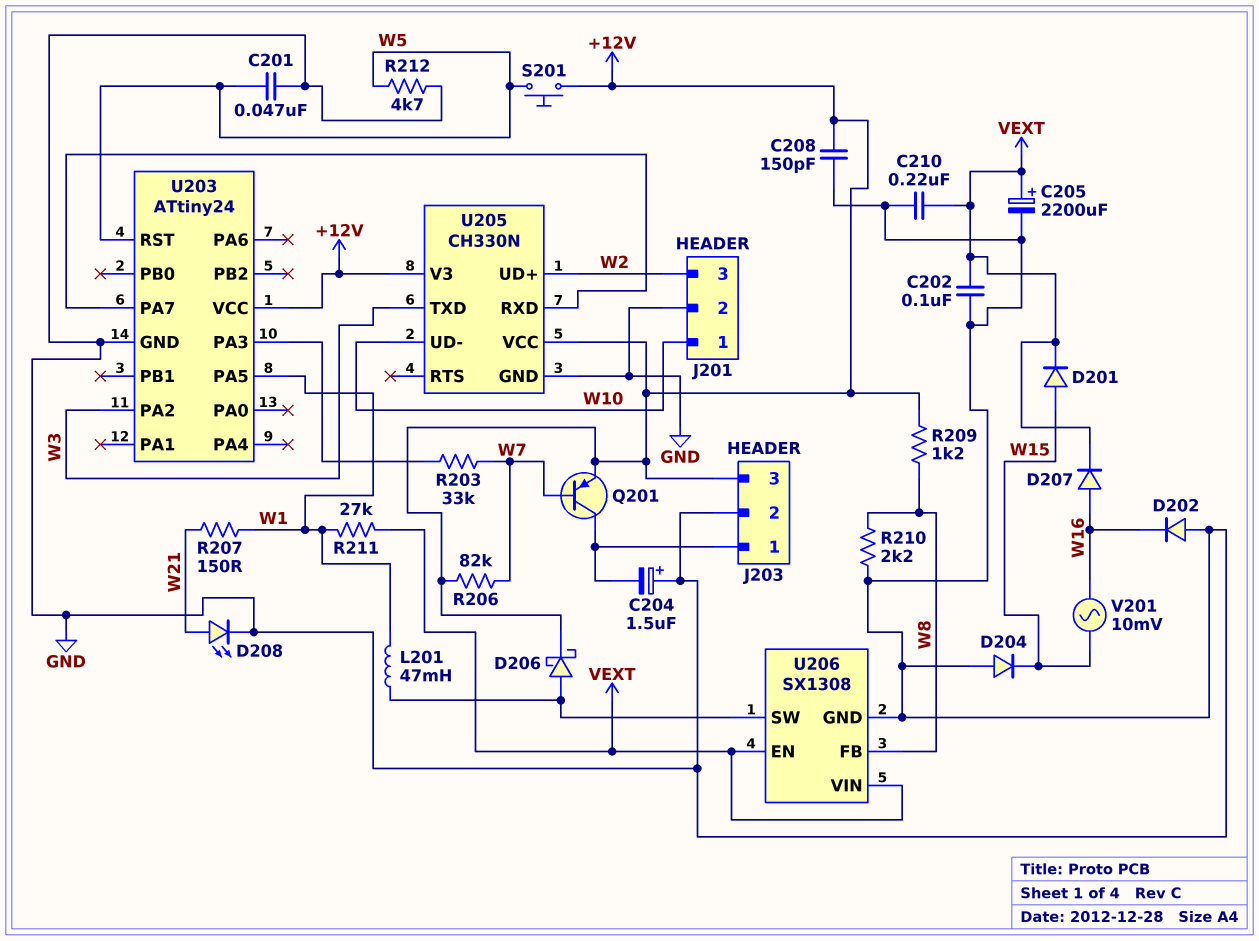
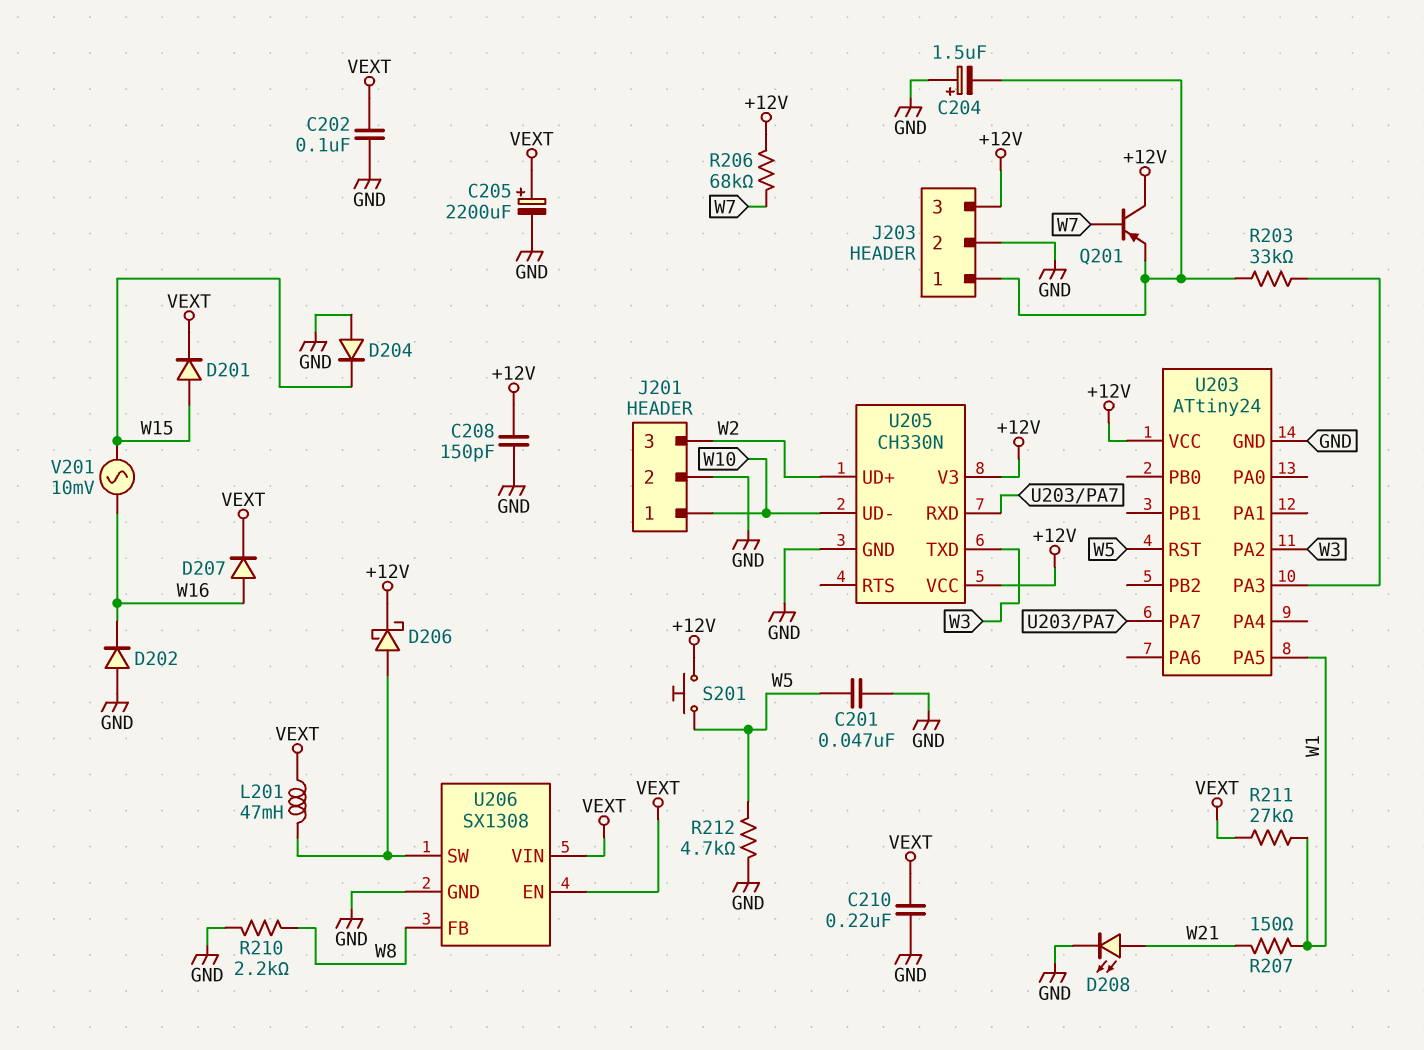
L201: 47mH (U206/SW, W1) -> 47mH (U206/SW, VEXT)
Q201: PNP (B W7, C J203/1, E +12V) -> PNP (B W7, C +12V, E J203/1)
R203: 33k (U203/PA3, W7) -> 33k (J203/1, U203/PA3)
R206: 82k (+12V, W7) -> 68k (+12V, W7)
R209: 1.2k (+12V, W8) -> none

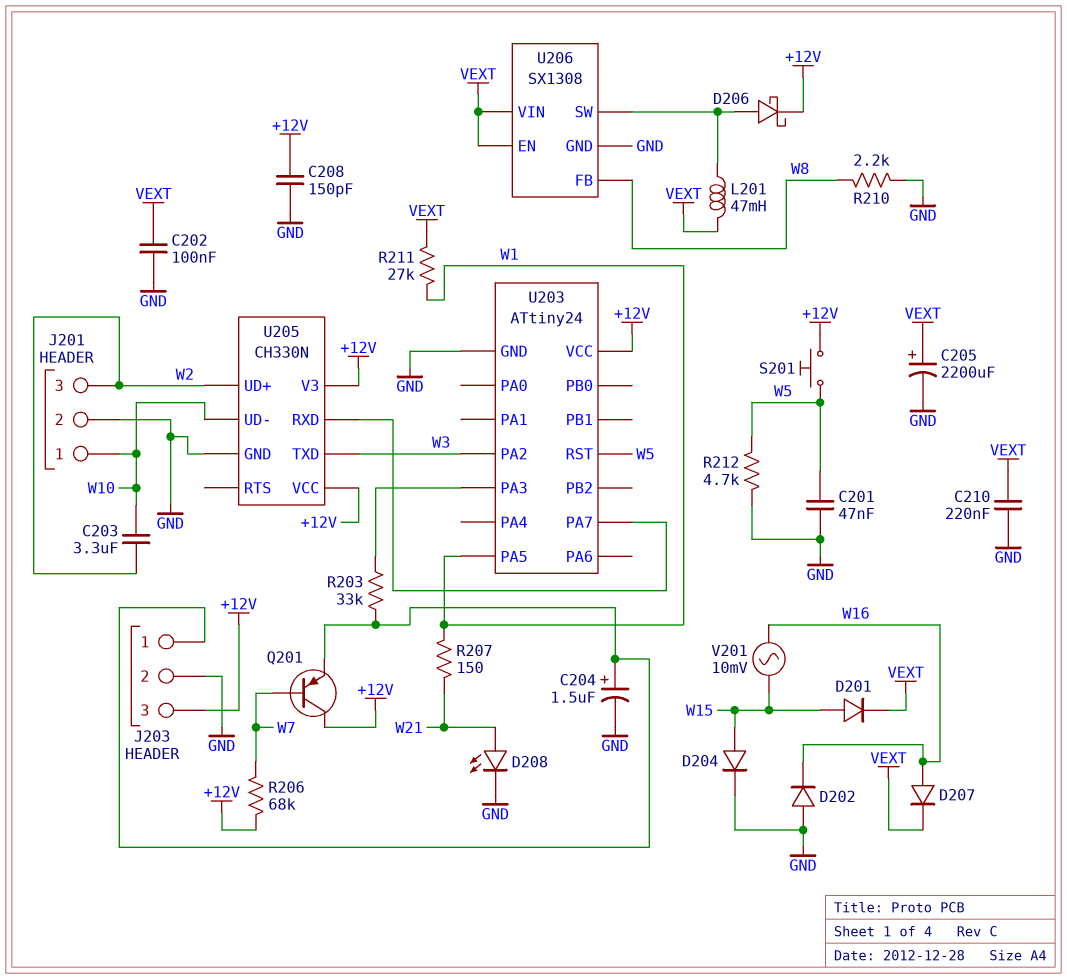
C203: none -> 3.3uF (W2, W10)
C204: 1.5uF (plus GND, minus J203/1) -> 1.5uF (plus J203/1, minus GND)
D204: diode (A GND, K W15) -> diode (A W15, K GND)

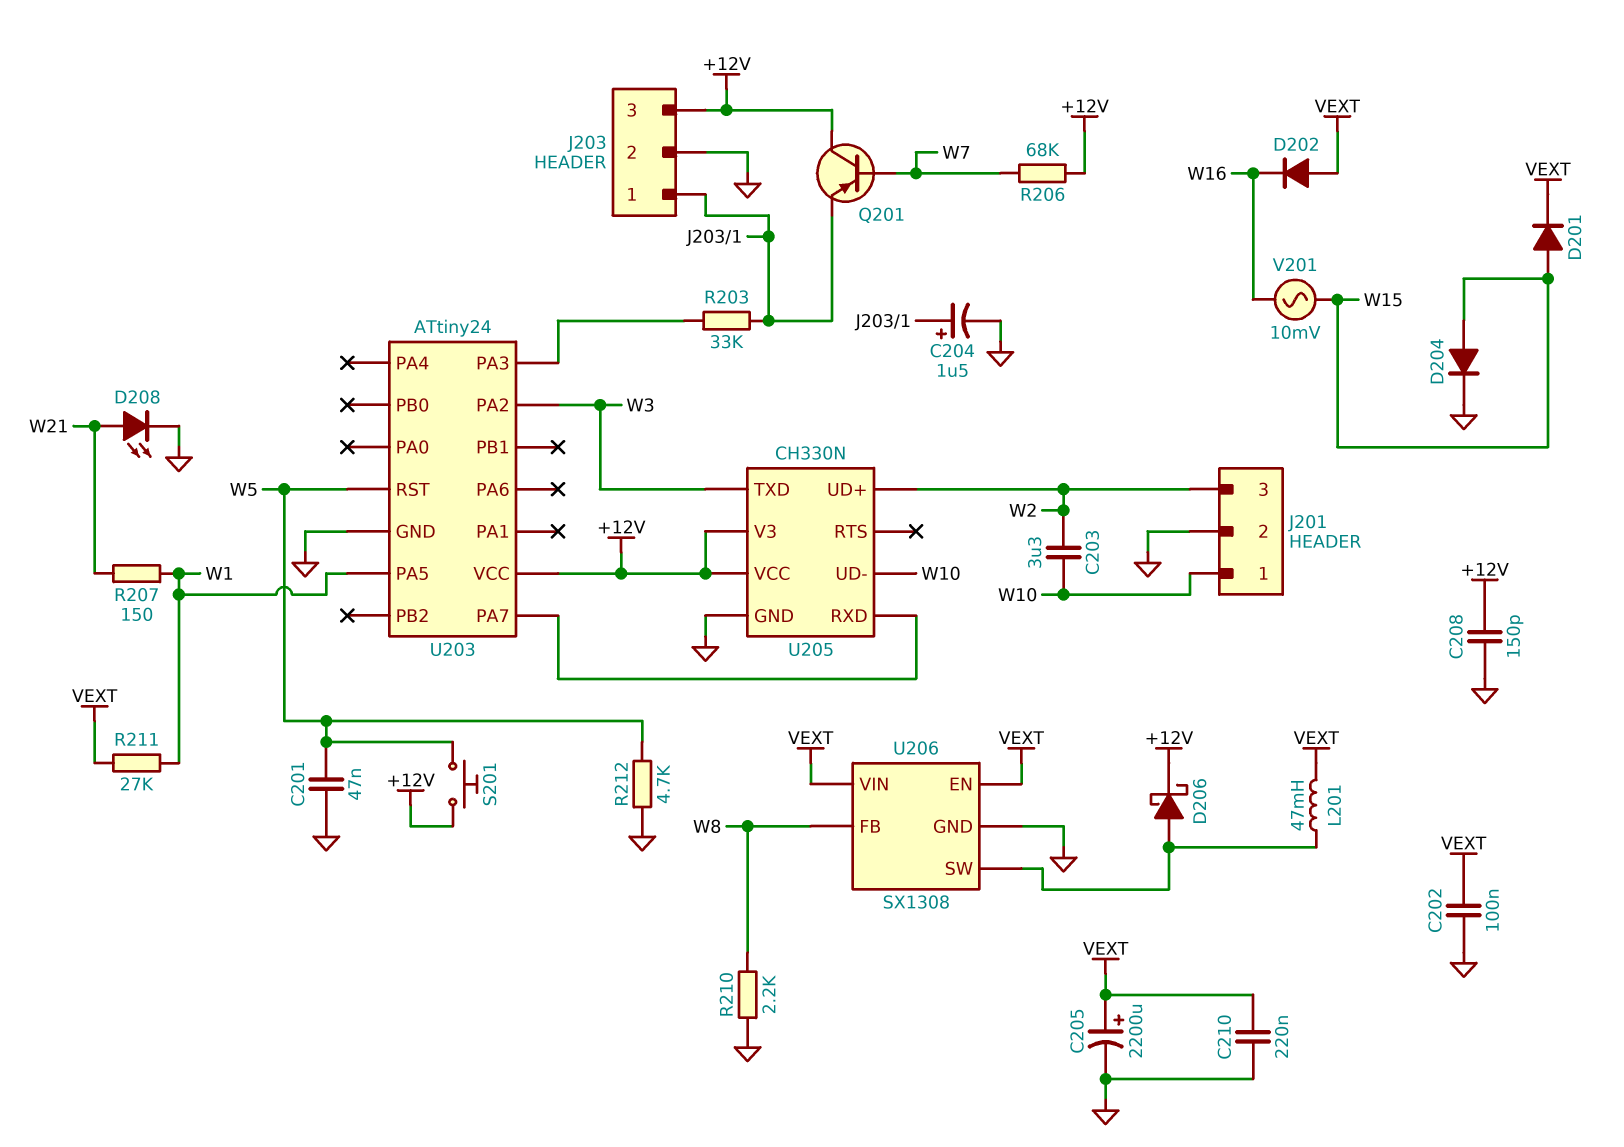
D202: diode (A GND, K W16) -> diode (A VEXT, K W16)
D207: diode (A W16, K VEXT) -> none

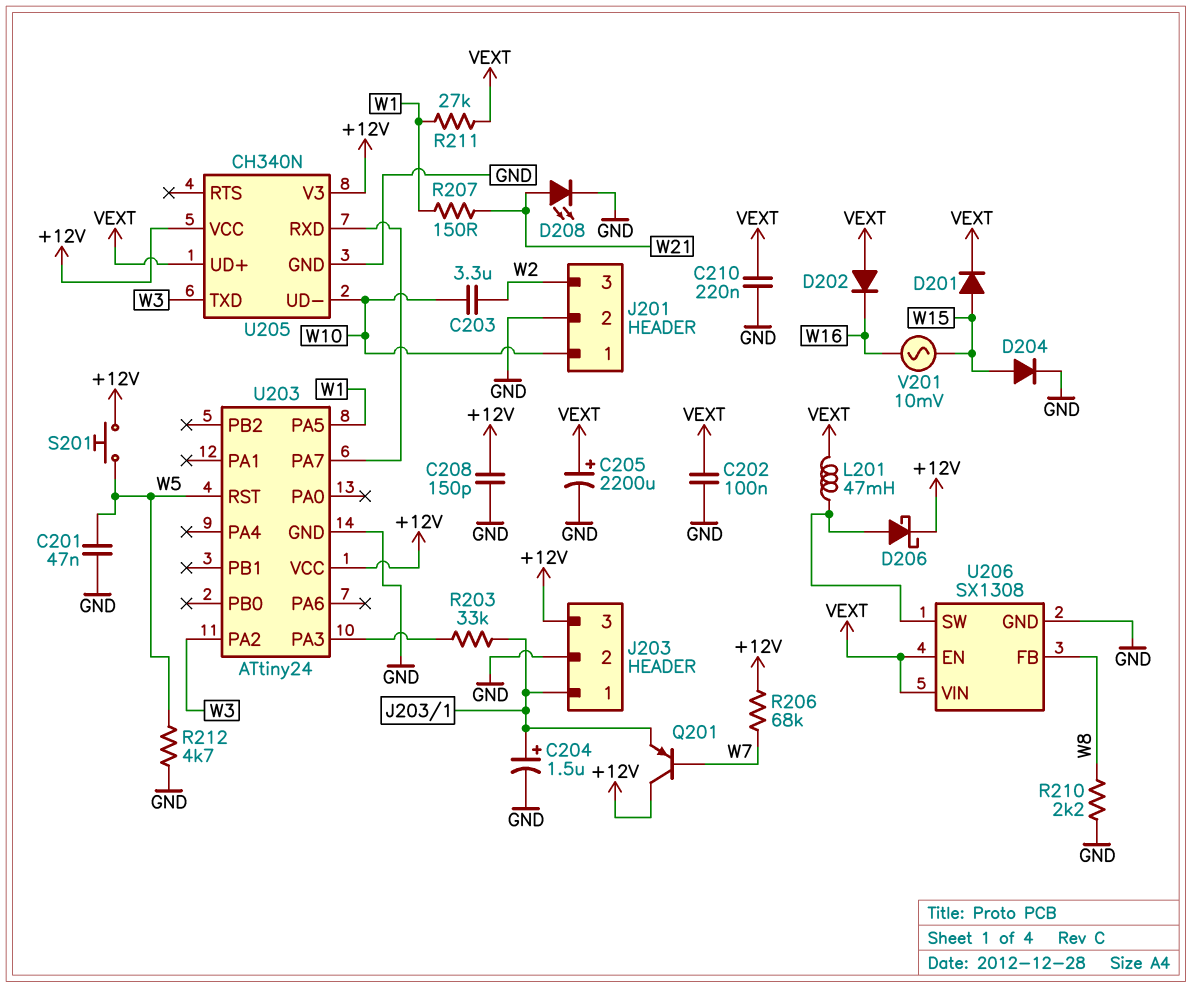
U205: CH330N -> CH340N
U205 pin UD+: W2 -> VEXT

· · · ·

• _What is required_:
Count every line that holds the word "none" in the entries, and state the result alone.

• _Answer section_:
3